- Description of the task: The span to copy runs from the line containing "white nut [526,326,600,387]" to the last line below. Copy it exactly, with nothing else.

- Exercise inputs:
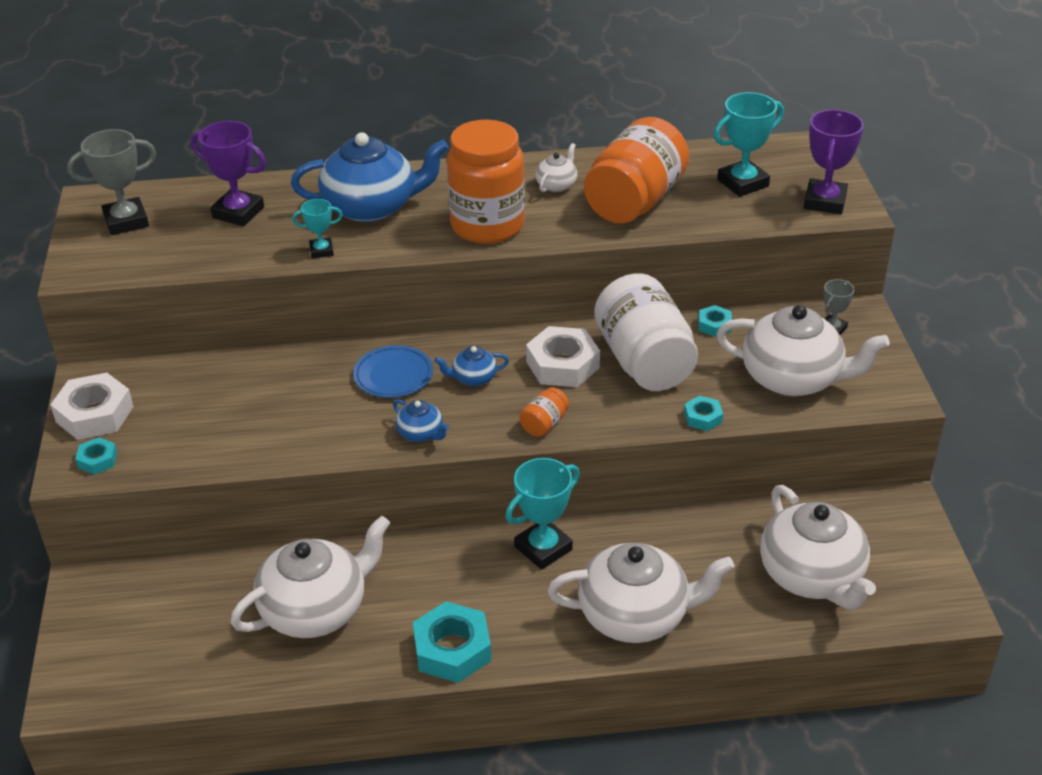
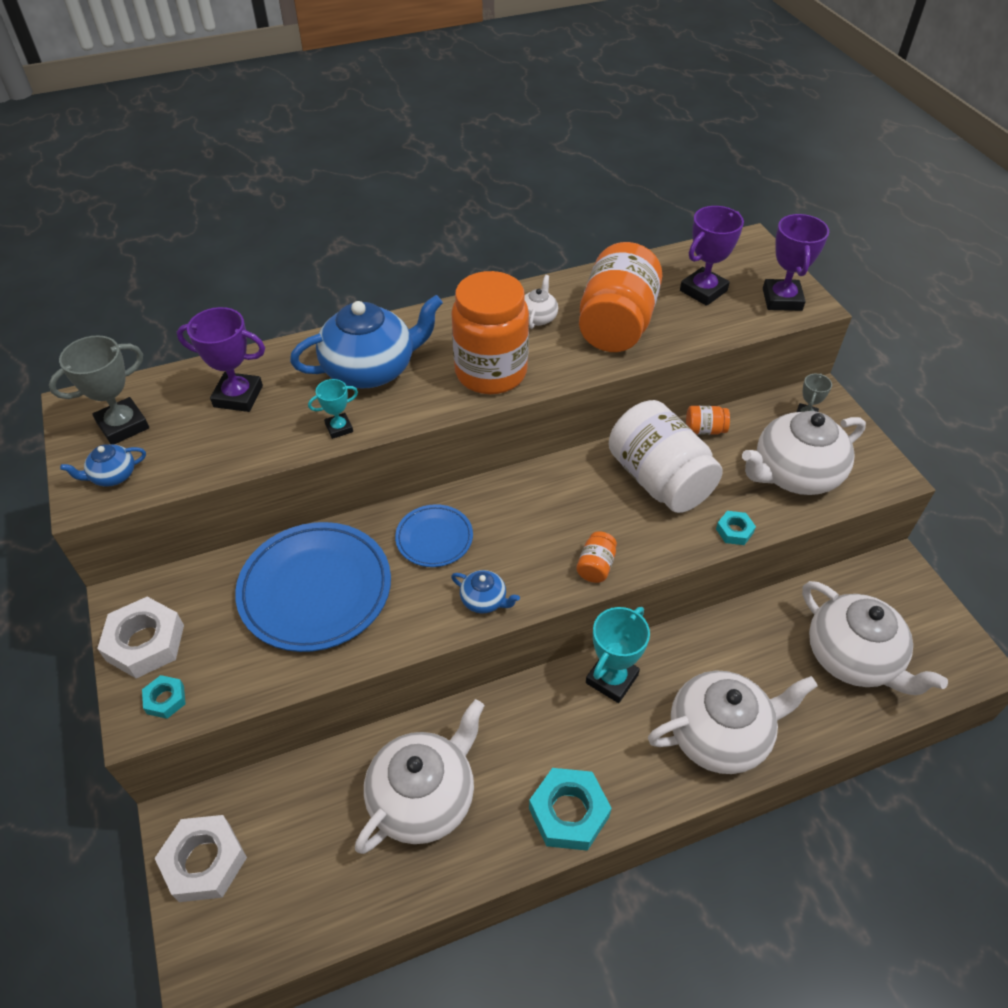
camera: 15 degrees left, 10 degrees up
blue teapot [434,346,509,386] -> blue teapot moved to [60,444,146,487]
white nut [526,326,600,387] -> white nut moved to [155,815,247,902]
turquoise nut [698,305,732,337] -> orange jar [686,406,730,435]
turquoise trophy [714,92,784,197] -> purple trophy [680,206,744,306]
white teapot [716,305,890,396] -> white teapot turned 150 degrees clockwise [742,411,866,495]
none -> blue plate [235,522,391,652]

- Worked solution:
white nut [526,326,600,387] -> white nut moved to [155,815,247,902]
turquoise nut [698,305,732,337] -> orange jar [686,406,730,435]
turquoise trophy [714,92,784,197] -> purple trophy [680,206,744,306]
white teapot [716,305,890,396] -> white teapot turned 150 degrees clockwise [742,411,866,495]
none -> blue plate [235,522,391,652]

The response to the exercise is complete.